EXERCISE PROMPT: Where an entry contains an image, skip the image and print the rest exactly.

RECORDS FOR THIS EXERCISE:

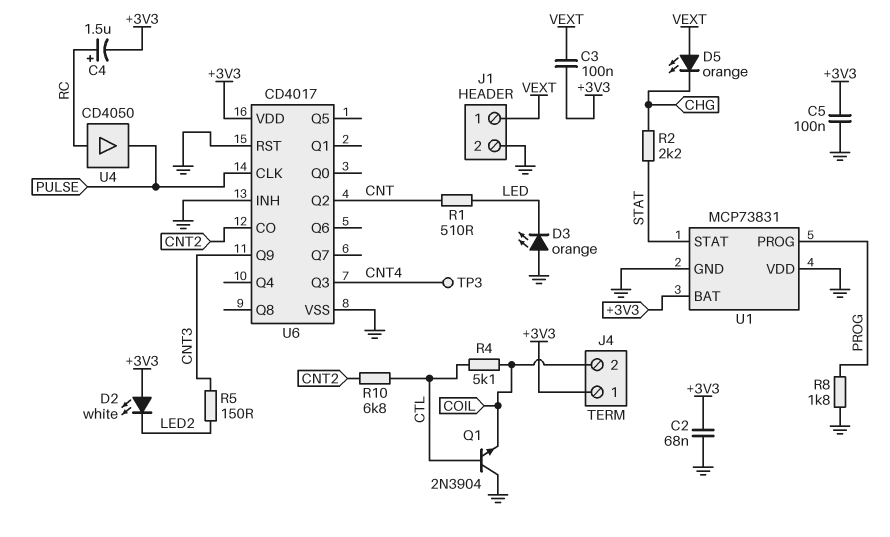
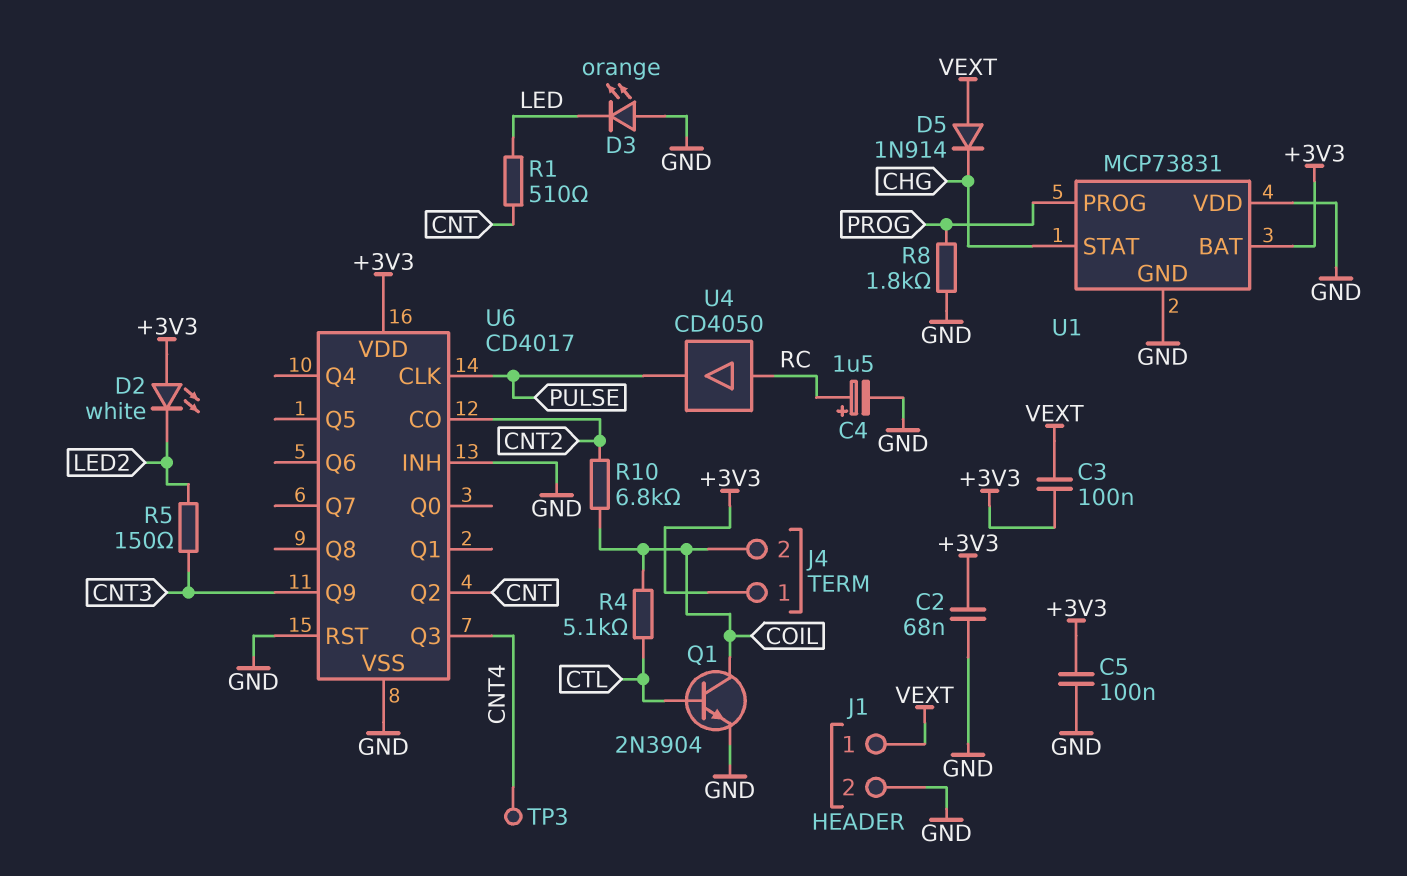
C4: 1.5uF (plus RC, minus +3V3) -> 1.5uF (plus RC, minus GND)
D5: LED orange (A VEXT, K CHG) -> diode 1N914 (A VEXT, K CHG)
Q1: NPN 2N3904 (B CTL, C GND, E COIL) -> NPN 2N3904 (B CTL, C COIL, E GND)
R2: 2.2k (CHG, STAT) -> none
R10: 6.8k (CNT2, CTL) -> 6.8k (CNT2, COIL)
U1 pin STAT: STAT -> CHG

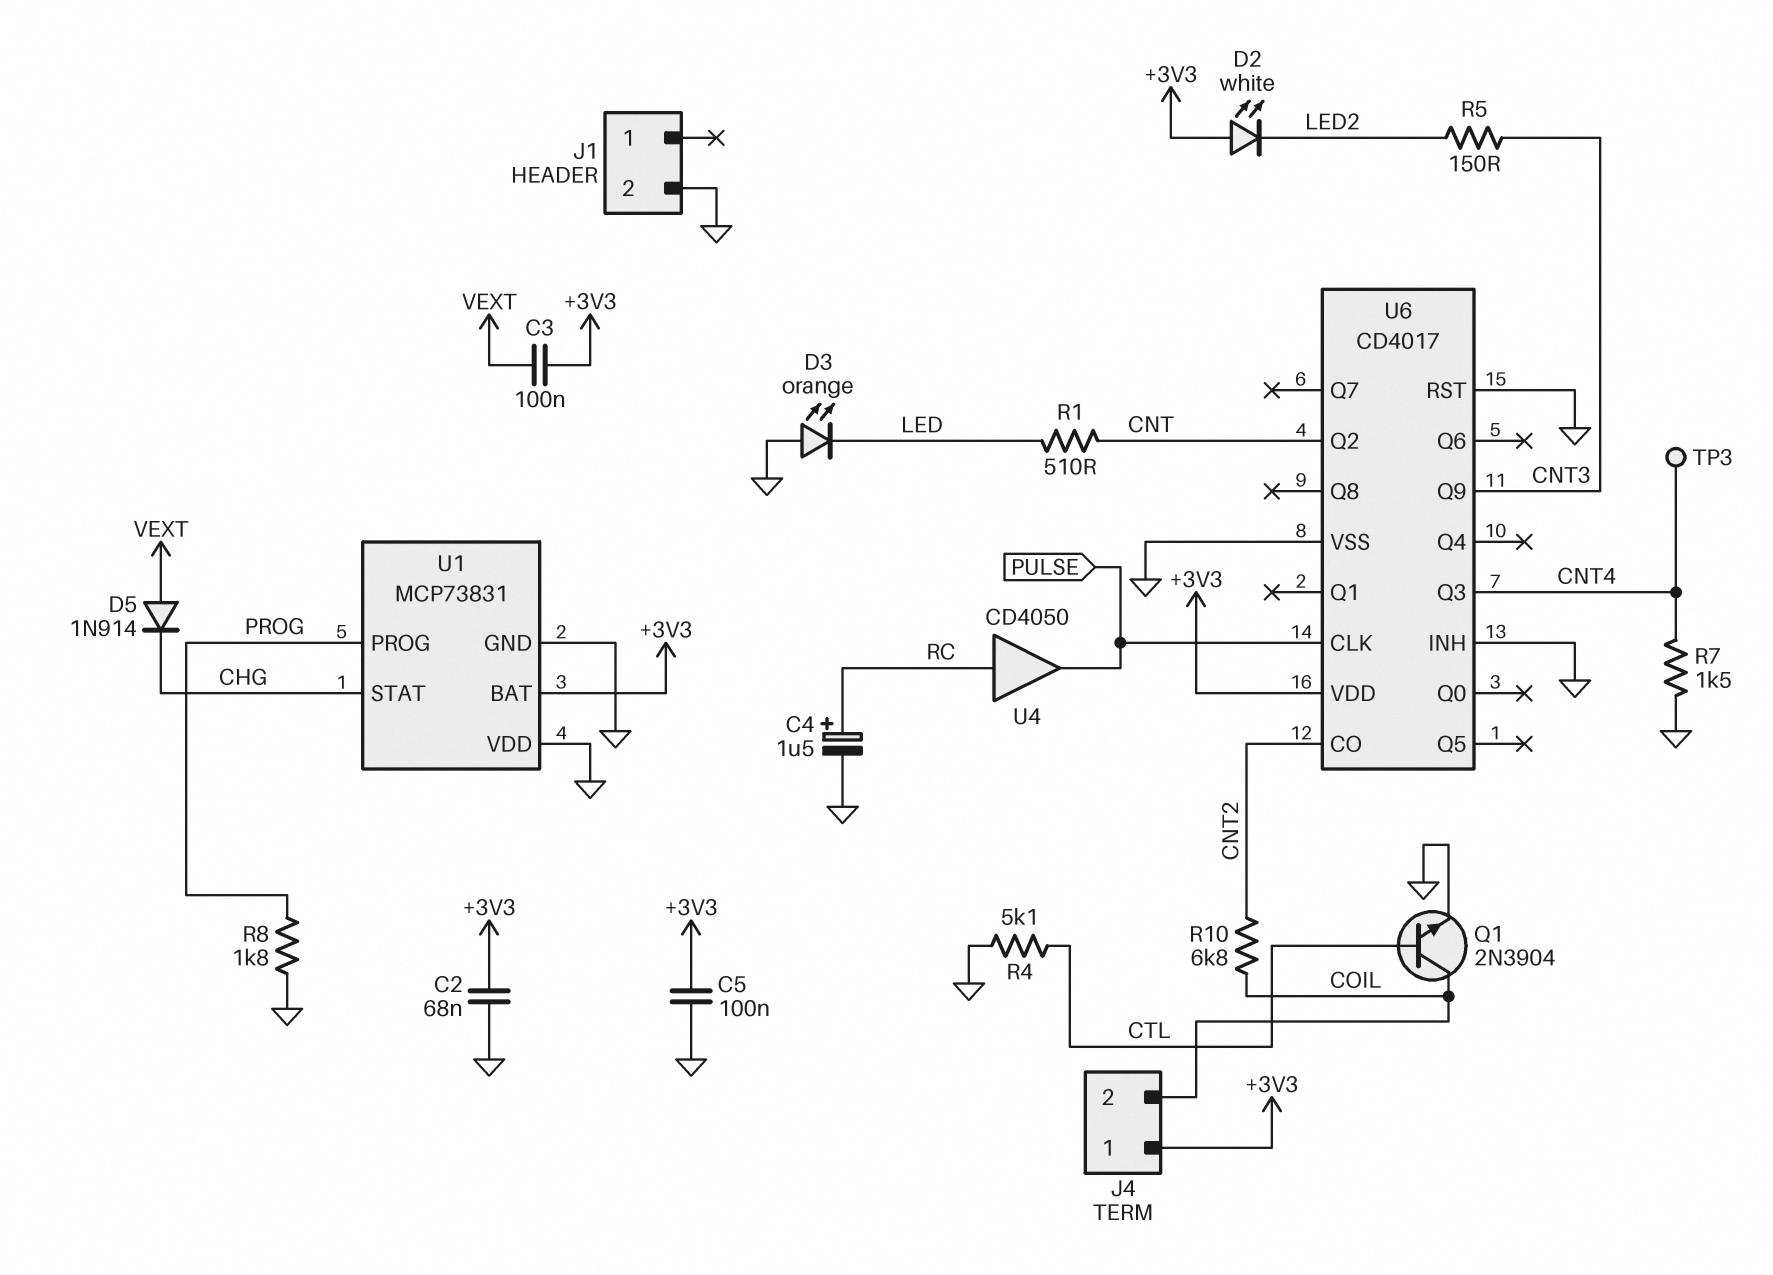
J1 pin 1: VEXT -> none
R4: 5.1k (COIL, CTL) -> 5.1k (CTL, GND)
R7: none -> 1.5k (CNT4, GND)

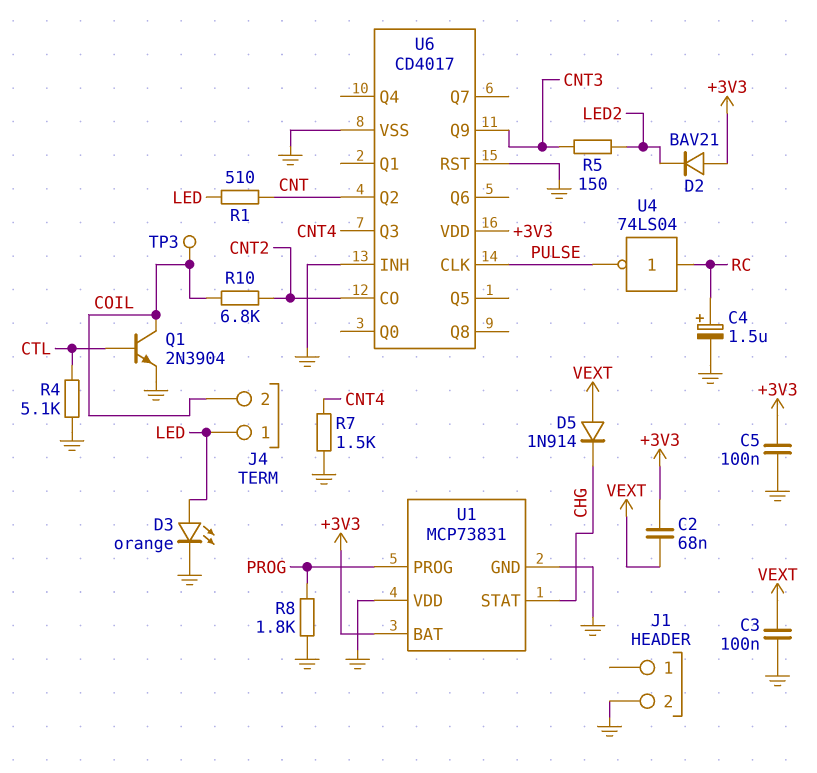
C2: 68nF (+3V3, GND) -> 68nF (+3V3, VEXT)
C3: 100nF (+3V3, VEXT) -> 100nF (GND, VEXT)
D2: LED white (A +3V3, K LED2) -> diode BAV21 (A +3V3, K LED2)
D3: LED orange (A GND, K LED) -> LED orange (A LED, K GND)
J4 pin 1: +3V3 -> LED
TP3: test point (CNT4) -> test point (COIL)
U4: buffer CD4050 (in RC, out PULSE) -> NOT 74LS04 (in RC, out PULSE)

EXERCISE OUTPUT:
C4: 1.5uF (plus RC, minus +3V3) -> 1.5uF (plus RC, minus GND)
D5: LED orange (A VEXT, K CHG) -> diode 1N914 (A VEXT, K CHG)
Q1: NPN 2N3904 (B CTL, C GND, E COIL) -> NPN 2N3904 (B CTL, C COIL, E GND)
R2: 2.2k (CHG, STAT) -> none
R10: 6.8k (CNT2, CTL) -> 6.8k (CNT2, COIL)
U1 pin STAT: STAT -> CHG

J1 pin 1: VEXT -> none
R4: 5.1k (COIL, CTL) -> 5.1k (CTL, GND)
R7: none -> 1.5k (CNT4, GND)

C2: 68nF (+3V3, GND) -> 68nF (+3V3, VEXT)
C3: 100nF (+3V3, VEXT) -> 100nF (GND, VEXT)
D2: LED white (A +3V3, K LED2) -> diode BAV21 (A +3V3, K LED2)
D3: LED orange (A GND, K LED) -> LED orange (A LED, K GND)
J4 pin 1: +3V3 -> LED
TP3: test point (CNT4) -> test point (COIL)
U4: buffer CD4050 (in RC, out PULSE) -> NOT 74LS04 (in RC, out PULSE)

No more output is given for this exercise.